- _DATA SHOWN_
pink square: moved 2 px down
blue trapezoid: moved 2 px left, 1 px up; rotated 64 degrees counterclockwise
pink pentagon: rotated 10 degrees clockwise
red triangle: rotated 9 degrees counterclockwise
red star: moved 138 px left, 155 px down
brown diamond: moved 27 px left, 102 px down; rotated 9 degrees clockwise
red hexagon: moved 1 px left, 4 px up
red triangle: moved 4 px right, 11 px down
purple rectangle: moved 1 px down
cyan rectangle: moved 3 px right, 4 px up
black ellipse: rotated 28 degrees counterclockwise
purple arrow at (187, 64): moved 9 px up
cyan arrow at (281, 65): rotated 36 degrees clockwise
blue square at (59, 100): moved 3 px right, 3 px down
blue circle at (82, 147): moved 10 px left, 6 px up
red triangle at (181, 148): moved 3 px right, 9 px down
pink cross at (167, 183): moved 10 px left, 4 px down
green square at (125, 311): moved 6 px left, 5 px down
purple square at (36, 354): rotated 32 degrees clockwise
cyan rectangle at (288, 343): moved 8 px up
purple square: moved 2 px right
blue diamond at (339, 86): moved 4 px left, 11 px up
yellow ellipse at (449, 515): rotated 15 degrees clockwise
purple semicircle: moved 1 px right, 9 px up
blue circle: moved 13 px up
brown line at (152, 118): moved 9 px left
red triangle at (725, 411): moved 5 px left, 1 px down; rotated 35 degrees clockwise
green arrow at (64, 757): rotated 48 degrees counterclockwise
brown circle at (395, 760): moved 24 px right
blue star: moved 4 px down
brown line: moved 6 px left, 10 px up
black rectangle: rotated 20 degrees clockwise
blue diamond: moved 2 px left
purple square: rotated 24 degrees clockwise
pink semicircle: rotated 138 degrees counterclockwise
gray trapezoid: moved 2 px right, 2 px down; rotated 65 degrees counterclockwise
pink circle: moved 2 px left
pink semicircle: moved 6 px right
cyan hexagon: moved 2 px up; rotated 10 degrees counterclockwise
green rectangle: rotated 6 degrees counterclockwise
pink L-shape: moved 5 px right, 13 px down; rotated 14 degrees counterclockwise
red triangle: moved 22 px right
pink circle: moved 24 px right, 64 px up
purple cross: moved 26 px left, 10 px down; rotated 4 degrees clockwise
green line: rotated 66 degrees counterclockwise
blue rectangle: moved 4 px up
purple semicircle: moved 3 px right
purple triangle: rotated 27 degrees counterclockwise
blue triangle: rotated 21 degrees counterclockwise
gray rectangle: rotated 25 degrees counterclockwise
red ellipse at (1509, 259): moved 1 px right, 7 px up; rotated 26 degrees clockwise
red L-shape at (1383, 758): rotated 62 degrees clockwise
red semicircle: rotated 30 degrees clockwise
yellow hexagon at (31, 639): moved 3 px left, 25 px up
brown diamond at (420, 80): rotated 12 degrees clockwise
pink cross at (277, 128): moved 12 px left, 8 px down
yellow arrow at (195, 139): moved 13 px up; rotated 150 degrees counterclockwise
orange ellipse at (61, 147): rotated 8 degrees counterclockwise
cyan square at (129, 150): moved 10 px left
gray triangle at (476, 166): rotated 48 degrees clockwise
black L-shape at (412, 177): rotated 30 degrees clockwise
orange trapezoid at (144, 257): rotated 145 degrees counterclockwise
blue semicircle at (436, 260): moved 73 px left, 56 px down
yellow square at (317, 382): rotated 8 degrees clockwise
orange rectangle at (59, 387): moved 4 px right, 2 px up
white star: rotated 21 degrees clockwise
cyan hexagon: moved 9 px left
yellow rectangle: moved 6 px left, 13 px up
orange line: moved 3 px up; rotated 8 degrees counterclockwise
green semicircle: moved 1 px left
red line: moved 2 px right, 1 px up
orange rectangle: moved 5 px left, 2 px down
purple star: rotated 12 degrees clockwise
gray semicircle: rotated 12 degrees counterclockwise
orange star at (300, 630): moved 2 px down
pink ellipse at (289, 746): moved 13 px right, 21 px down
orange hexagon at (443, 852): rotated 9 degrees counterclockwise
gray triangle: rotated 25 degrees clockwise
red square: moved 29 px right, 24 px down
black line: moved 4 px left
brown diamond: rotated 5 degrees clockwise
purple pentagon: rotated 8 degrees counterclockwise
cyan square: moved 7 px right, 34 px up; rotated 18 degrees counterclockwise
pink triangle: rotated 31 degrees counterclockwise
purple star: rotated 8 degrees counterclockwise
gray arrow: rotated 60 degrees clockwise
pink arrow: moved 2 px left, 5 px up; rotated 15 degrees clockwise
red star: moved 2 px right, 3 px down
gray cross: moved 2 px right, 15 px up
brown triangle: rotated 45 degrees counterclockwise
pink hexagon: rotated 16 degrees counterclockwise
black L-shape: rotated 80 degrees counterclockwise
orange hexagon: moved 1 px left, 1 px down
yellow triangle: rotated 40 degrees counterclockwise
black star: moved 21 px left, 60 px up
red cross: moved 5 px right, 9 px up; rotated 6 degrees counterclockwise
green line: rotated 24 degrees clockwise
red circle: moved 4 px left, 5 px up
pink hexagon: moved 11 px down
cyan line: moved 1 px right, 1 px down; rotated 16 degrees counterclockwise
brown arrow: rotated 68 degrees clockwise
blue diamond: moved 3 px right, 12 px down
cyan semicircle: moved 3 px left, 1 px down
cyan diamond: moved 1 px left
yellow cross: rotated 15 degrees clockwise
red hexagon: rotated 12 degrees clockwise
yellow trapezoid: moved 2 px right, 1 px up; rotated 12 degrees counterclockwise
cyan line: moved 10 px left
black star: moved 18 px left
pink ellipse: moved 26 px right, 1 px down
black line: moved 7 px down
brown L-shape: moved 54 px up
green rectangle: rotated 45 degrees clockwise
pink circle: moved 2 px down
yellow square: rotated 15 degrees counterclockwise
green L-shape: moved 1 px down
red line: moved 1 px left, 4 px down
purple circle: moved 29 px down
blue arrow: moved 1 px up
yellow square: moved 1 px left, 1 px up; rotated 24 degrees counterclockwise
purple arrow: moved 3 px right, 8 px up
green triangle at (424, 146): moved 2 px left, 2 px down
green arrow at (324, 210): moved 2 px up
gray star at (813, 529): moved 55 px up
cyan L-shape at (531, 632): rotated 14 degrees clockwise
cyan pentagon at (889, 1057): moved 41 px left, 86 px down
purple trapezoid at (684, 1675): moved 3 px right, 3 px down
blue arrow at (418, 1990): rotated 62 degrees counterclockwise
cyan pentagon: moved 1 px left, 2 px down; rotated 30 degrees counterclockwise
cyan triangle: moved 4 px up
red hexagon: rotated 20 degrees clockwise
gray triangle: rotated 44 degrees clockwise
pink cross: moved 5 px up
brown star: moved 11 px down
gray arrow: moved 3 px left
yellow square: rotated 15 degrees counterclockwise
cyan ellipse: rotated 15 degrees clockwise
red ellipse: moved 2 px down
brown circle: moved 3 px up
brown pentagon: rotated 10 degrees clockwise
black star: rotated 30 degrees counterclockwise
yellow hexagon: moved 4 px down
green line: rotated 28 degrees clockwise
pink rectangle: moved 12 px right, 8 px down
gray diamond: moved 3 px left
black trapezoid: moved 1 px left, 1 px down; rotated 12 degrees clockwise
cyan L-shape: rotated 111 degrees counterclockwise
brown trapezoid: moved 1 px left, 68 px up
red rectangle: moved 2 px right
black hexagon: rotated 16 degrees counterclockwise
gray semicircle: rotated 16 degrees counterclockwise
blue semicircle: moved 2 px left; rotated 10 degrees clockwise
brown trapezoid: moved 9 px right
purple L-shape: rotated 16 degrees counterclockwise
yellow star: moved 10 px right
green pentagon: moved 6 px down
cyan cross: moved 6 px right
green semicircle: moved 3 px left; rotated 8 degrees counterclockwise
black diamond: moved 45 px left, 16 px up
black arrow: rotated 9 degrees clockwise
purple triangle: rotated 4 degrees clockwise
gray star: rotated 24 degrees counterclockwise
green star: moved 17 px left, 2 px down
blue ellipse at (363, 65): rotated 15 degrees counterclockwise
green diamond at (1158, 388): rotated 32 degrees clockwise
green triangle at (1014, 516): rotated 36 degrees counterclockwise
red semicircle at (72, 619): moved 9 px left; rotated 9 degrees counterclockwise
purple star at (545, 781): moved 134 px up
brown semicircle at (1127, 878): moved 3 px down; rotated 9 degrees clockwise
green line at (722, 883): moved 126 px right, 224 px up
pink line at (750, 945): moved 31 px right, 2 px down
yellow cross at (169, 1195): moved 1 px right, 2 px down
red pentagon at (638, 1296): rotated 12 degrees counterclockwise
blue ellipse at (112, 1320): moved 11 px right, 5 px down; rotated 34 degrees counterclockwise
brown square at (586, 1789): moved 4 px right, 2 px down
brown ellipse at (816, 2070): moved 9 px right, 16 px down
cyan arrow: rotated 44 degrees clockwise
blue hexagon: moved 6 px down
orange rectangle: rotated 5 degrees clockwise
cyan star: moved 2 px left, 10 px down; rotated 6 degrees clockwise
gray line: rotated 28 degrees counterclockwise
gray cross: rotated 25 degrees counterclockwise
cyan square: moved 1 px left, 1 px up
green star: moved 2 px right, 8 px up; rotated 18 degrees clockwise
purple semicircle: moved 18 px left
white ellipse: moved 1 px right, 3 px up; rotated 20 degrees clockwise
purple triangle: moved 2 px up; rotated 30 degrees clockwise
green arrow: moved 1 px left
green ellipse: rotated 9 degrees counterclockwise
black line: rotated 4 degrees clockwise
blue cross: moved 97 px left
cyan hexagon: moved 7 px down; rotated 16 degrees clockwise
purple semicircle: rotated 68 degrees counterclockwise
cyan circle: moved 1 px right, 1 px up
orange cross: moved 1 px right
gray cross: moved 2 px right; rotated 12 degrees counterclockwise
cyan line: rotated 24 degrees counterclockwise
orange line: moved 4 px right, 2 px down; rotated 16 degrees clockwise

- _ASSIGNED TASK_
From the entries above, extract only the lines running from the one containing "pink arrow: moved" through the one containing "blue diamond: moved 3 px right, 12 px down", inclusive.

- _COMPLETED TASK_
pink arrow: moved 2 px left, 5 px up; rotated 15 degrees clockwise
red star: moved 2 px right, 3 px down
gray cross: moved 2 px right, 15 px up
brown triangle: rotated 45 degrees counterclockwise
pink hexagon: rotated 16 degrees counterclockwise
black L-shape: rotated 80 degrees counterclockwise
orange hexagon: moved 1 px left, 1 px down
yellow triangle: rotated 40 degrees counterclockwise
black star: moved 21 px left, 60 px up
red cross: moved 5 px right, 9 px up; rotated 6 degrees counterclockwise
green line: rotated 24 degrees clockwise
red circle: moved 4 px left, 5 px up
pink hexagon: moved 11 px down
cyan line: moved 1 px right, 1 px down; rotated 16 degrees counterclockwise
brown arrow: rotated 68 degrees clockwise
blue diamond: moved 3 px right, 12 px down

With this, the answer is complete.